__Extracted entries__.
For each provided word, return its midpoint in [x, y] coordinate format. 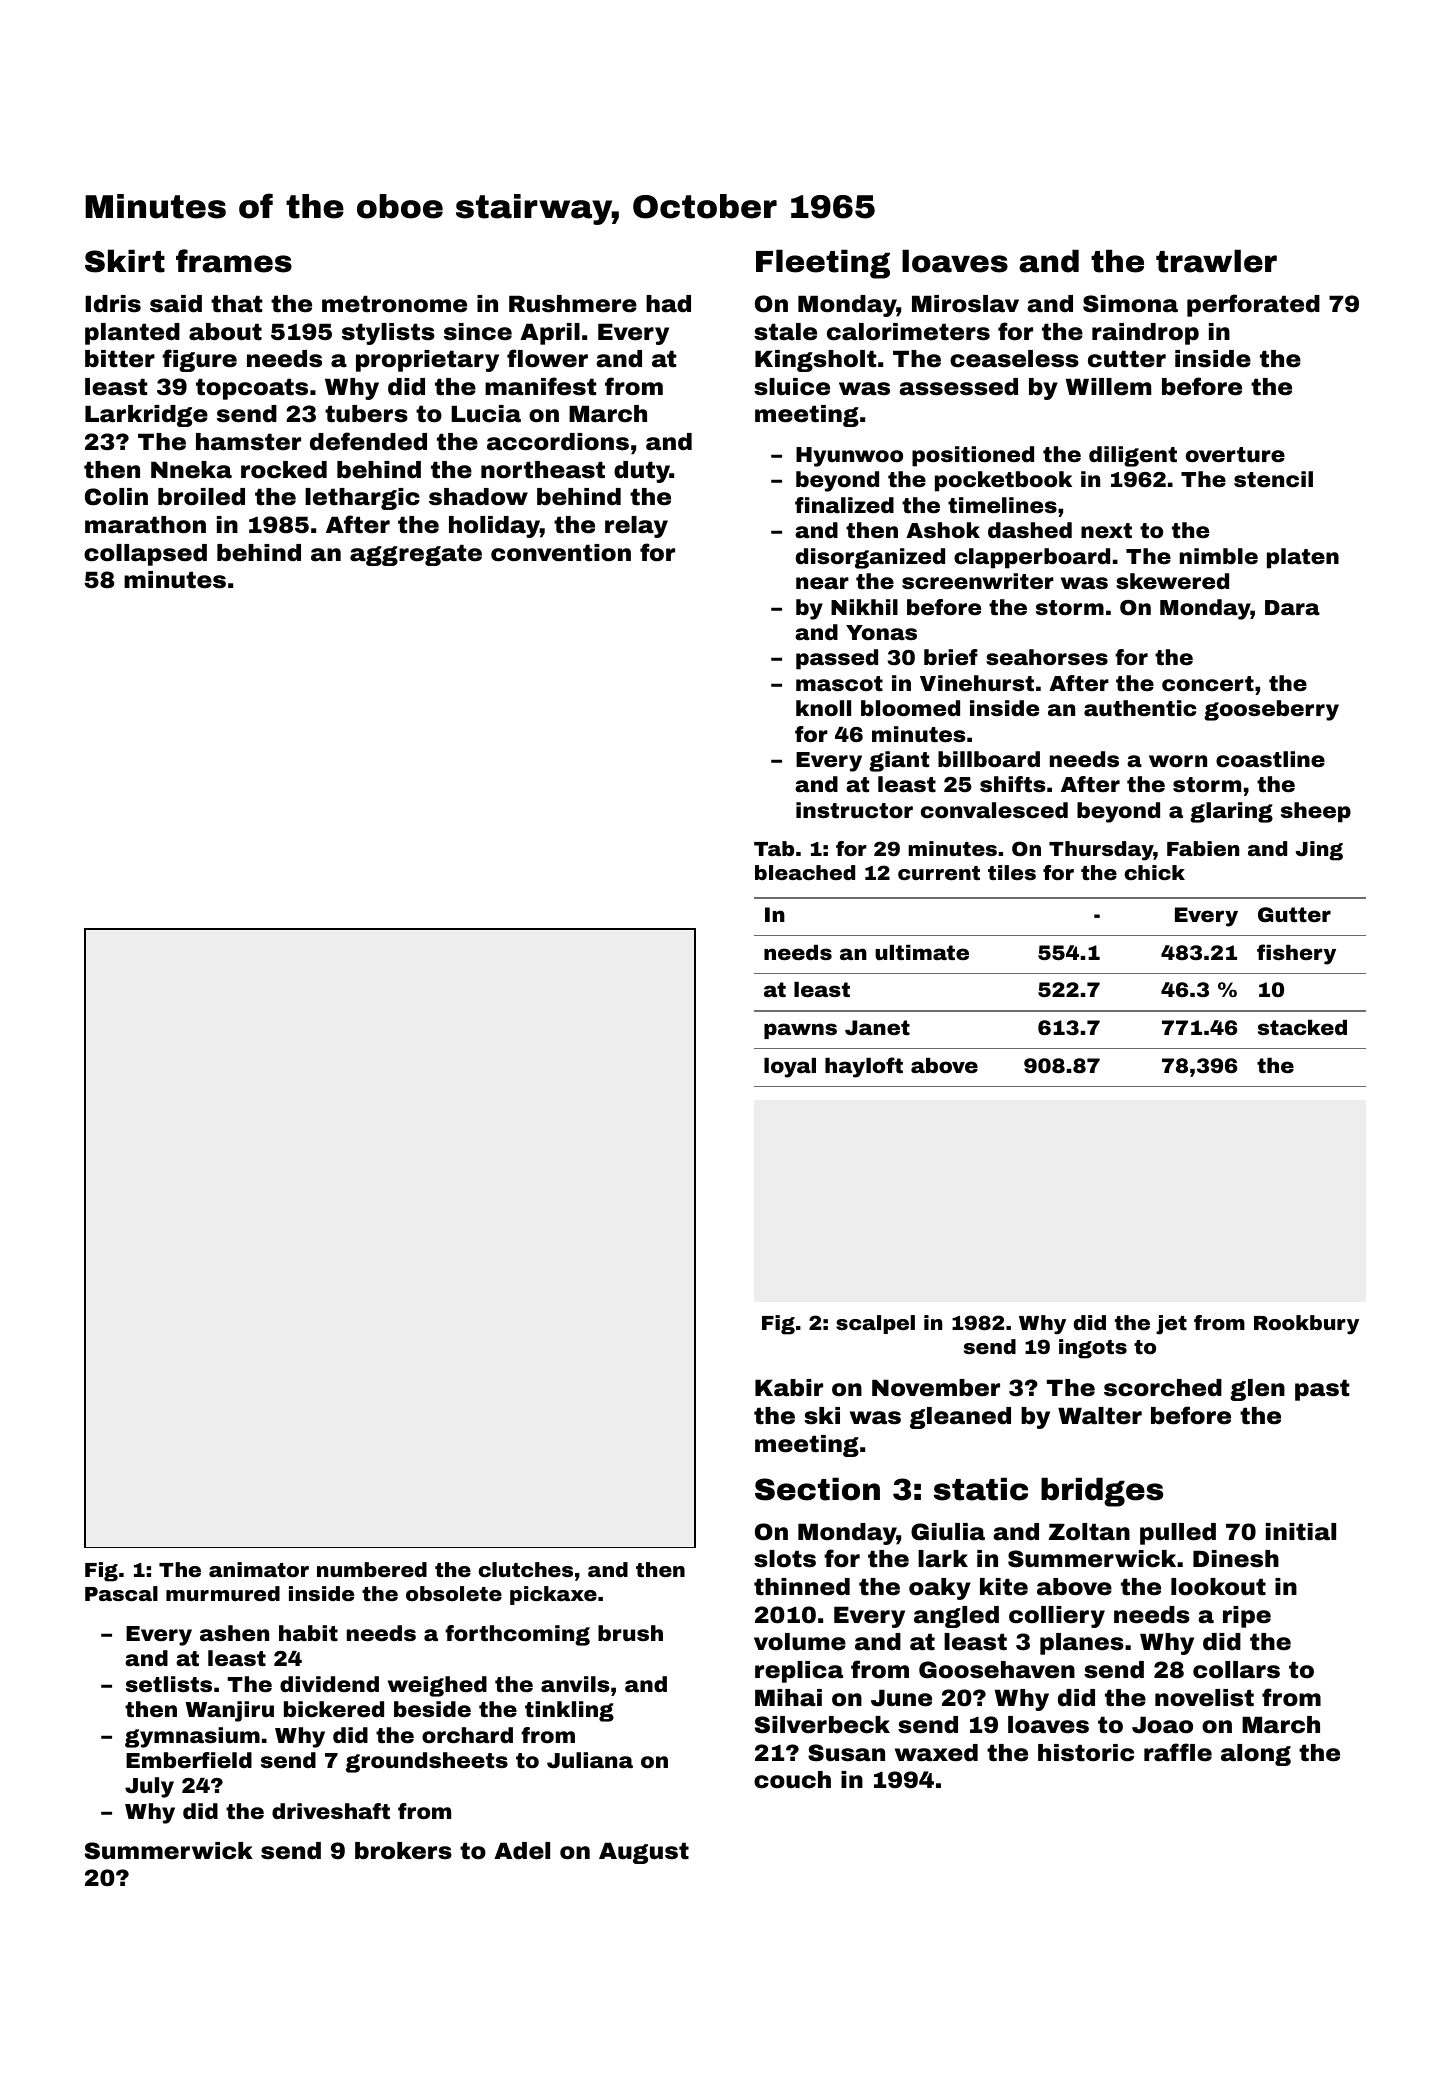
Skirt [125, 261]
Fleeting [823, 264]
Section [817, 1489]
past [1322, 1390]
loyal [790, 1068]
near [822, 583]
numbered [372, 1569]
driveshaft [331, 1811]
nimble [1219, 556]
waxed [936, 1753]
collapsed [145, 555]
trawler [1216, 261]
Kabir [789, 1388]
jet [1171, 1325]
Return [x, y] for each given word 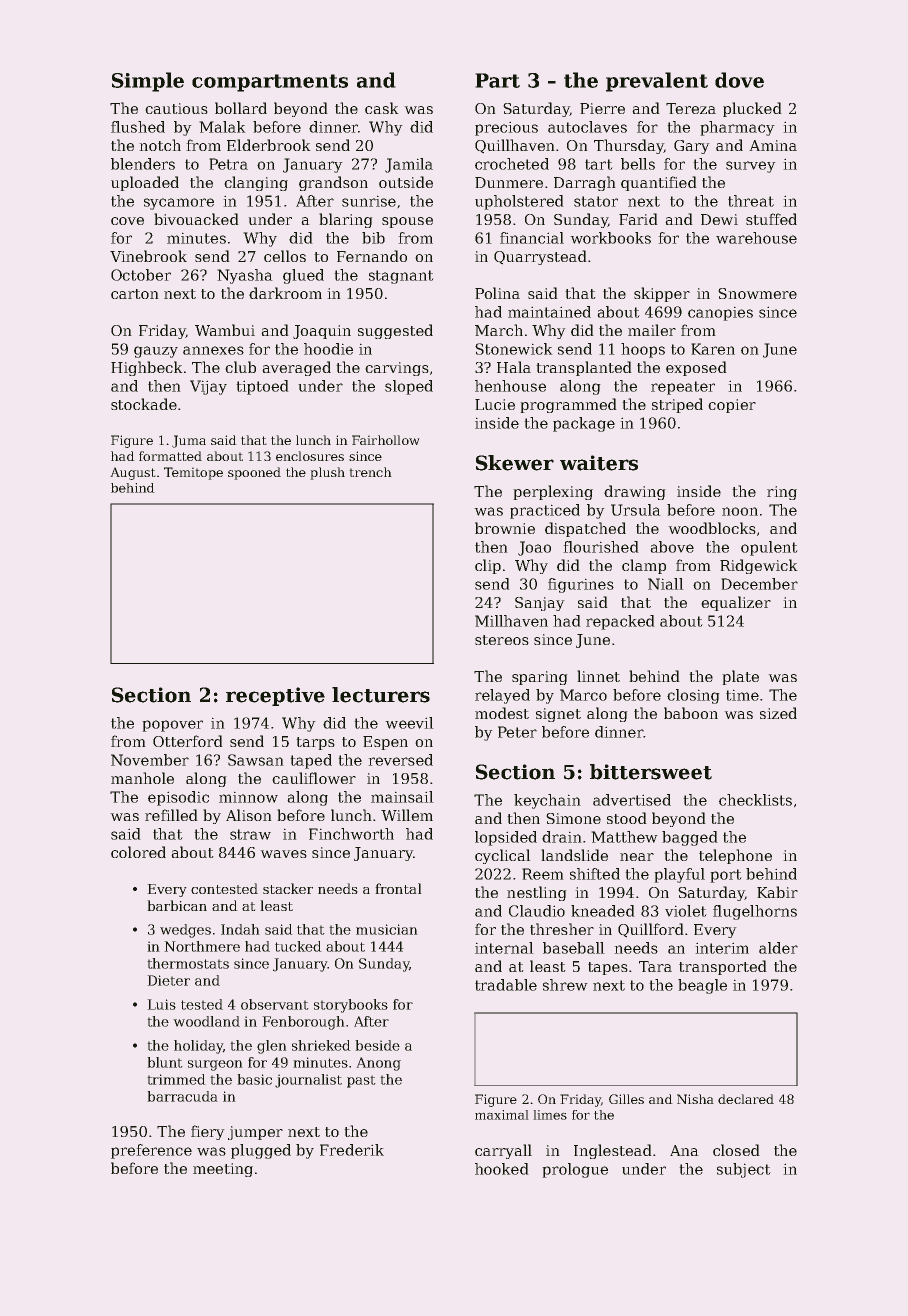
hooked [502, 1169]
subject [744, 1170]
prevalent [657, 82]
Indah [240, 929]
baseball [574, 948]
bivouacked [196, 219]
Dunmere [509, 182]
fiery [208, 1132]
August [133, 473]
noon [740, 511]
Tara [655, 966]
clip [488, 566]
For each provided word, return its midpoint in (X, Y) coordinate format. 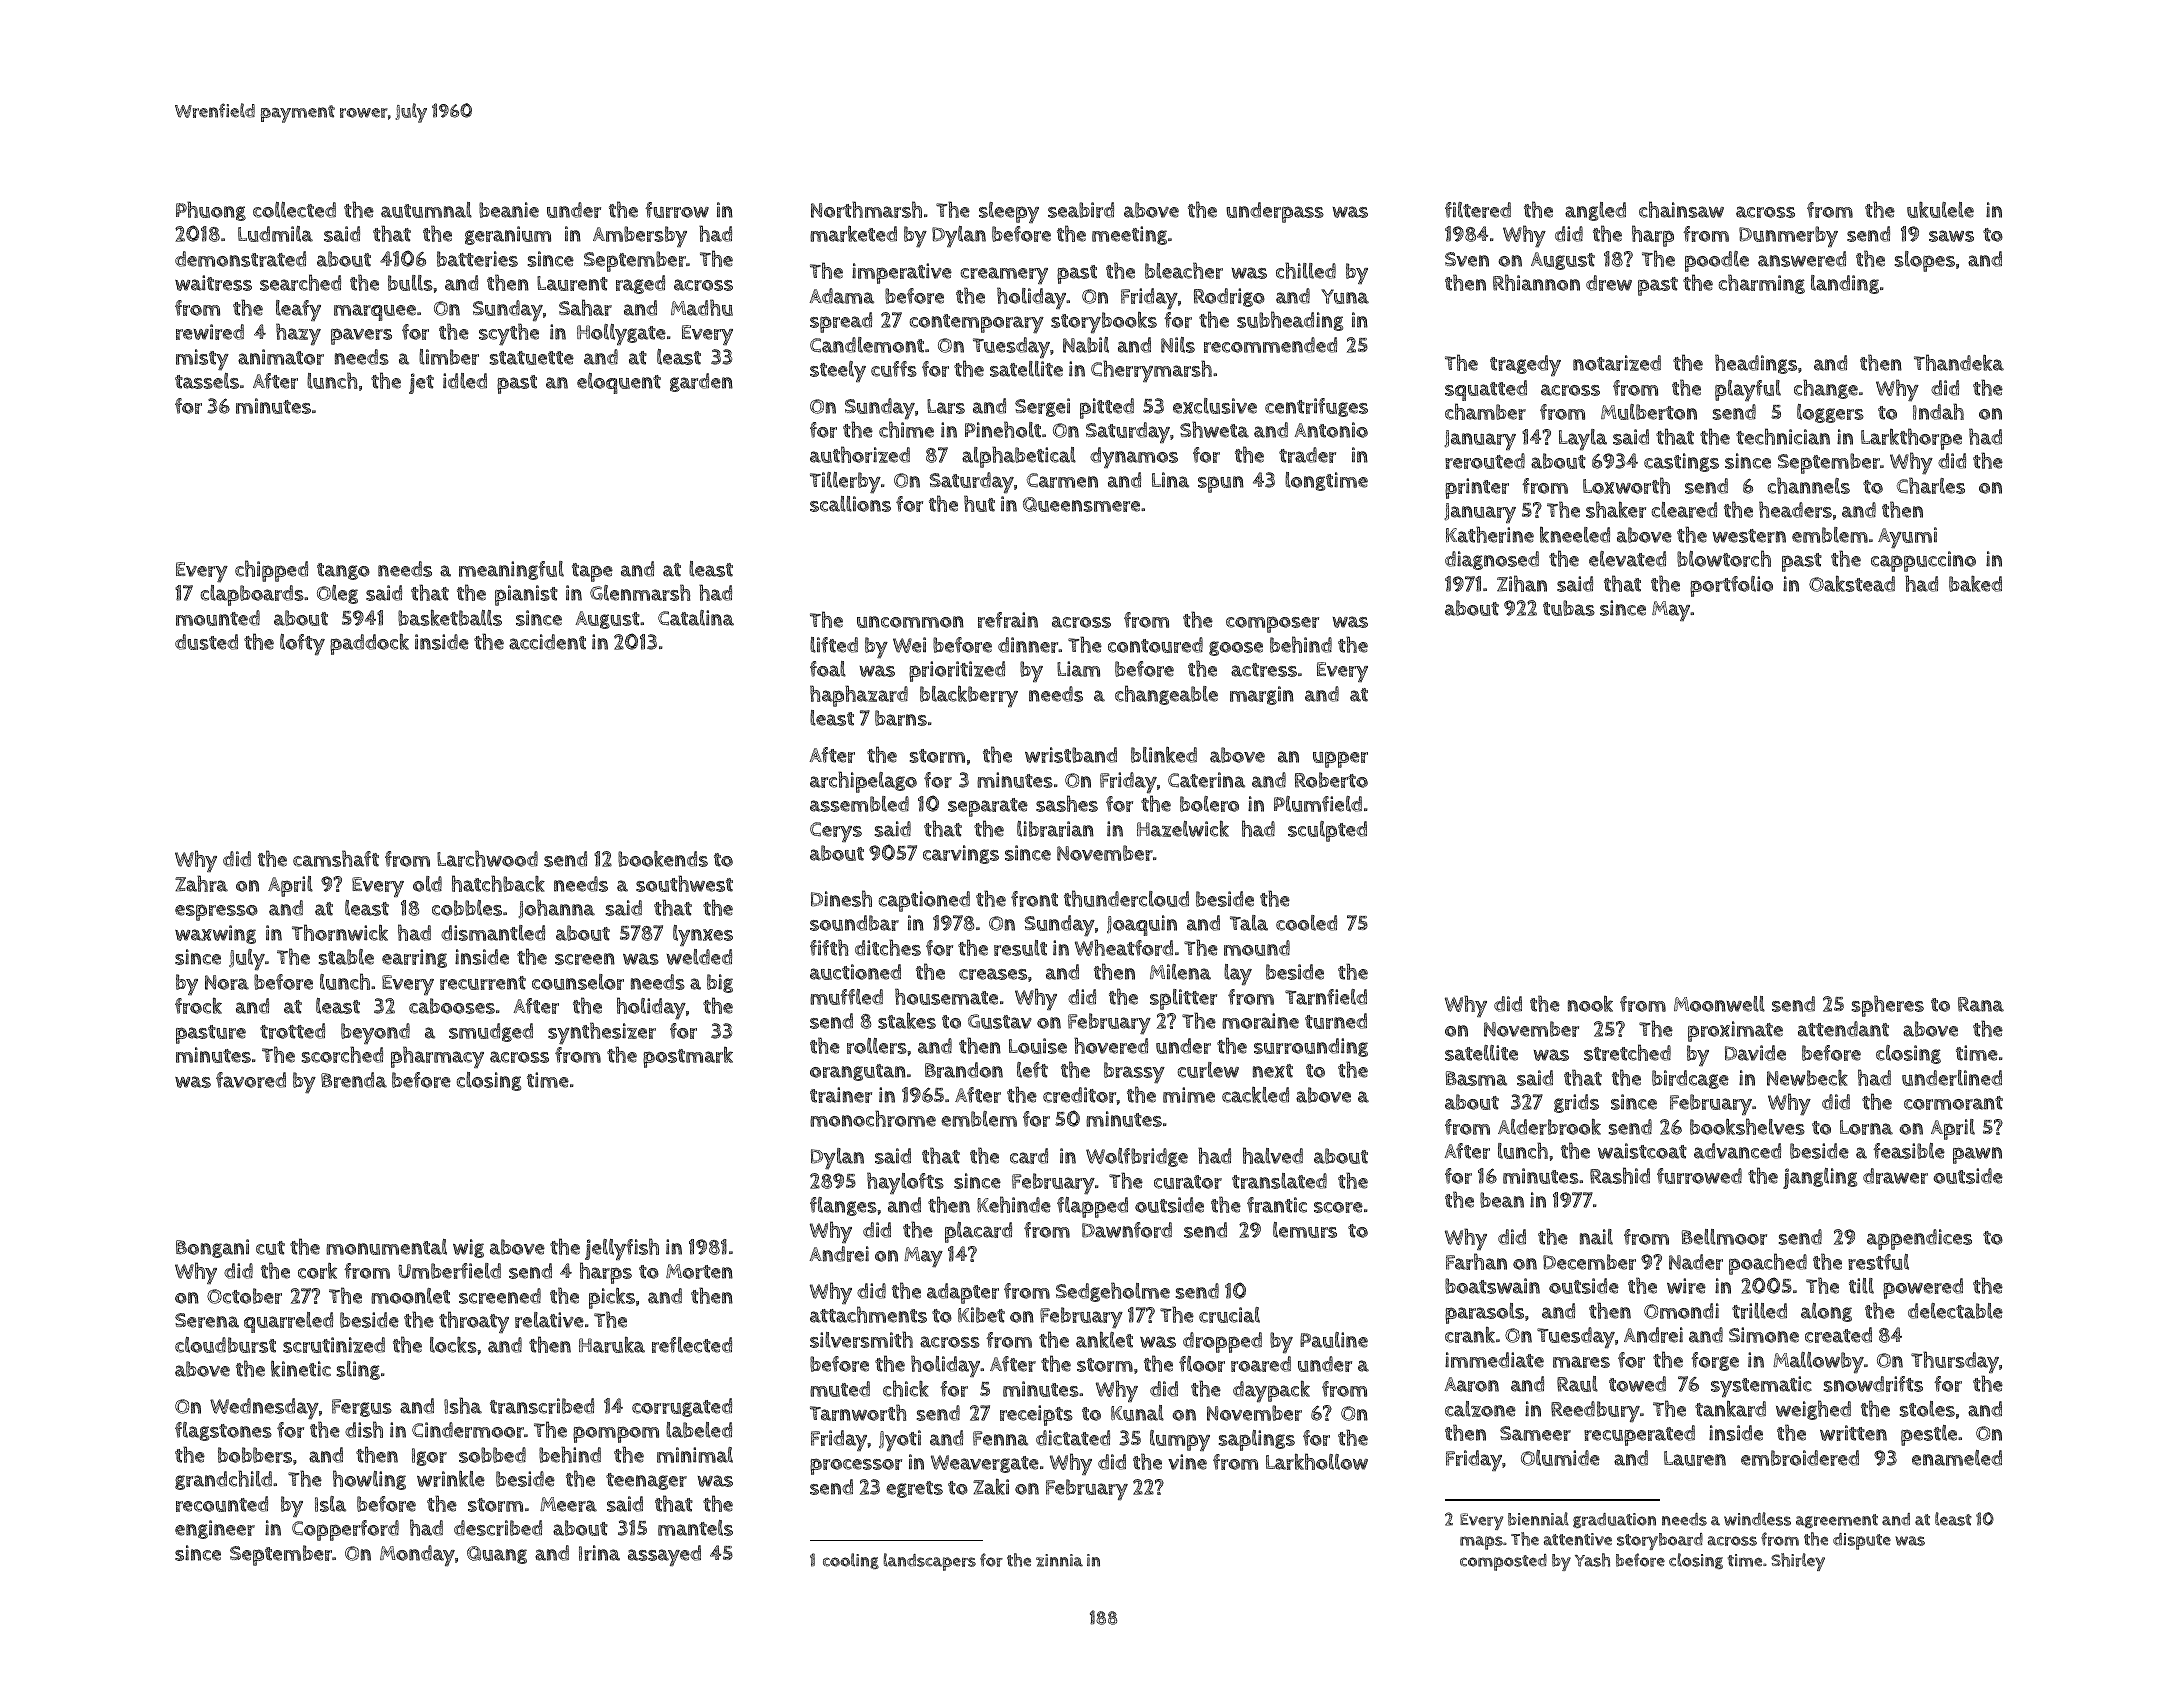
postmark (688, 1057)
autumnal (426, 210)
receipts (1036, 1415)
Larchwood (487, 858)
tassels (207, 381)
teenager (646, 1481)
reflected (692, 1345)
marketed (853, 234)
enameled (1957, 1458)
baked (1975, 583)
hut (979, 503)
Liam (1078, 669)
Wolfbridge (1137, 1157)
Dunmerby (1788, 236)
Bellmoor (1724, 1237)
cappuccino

__What you are asked to do__. Write out every item above word for word, leaving out the pictures.

__Solution for this exercise__.
For each provided word, return its midpoint in [x, y] coordinate format. 
Skirt [125, 261]
Fleeting [823, 264]
Section [817, 1489]
past [1322, 1390]
loyal [790, 1068]
near [822, 583]
numbered [372, 1569]
driveshaft [331, 1811]
nimble [1219, 556]
waxed [936, 1753]
collapsed [145, 555]
trawler [1216, 261]
Kabir [789, 1388]
jet [1171, 1325]
Return [x, y] for each given word 
hooked [502, 1169]
subject [744, 1170]
prevalent [657, 82]
Indah [240, 929]
baseball [574, 948]
bivouacked [196, 219]
Dunmere [509, 182]
fiery [208, 1132]
August [133, 473]
noon [740, 511]
Tara [655, 966]
clip [488, 566]
For each provided word, return its midpoint in (X, Y) coordinate format. 
postmark (688, 1057)
autumnal (426, 210)
receipts (1036, 1415)
Larchwood (487, 858)
tassels (207, 381)
teenager (646, 1481)
reflected (692, 1345)
marketed (853, 234)
enameled (1957, 1458)
baked (1975, 583)
hut (979, 503)
Liam (1078, 669)
Wolfbridge (1137, 1157)
Dunmerby (1788, 236)
Bellmoor (1724, 1237)
cappuccino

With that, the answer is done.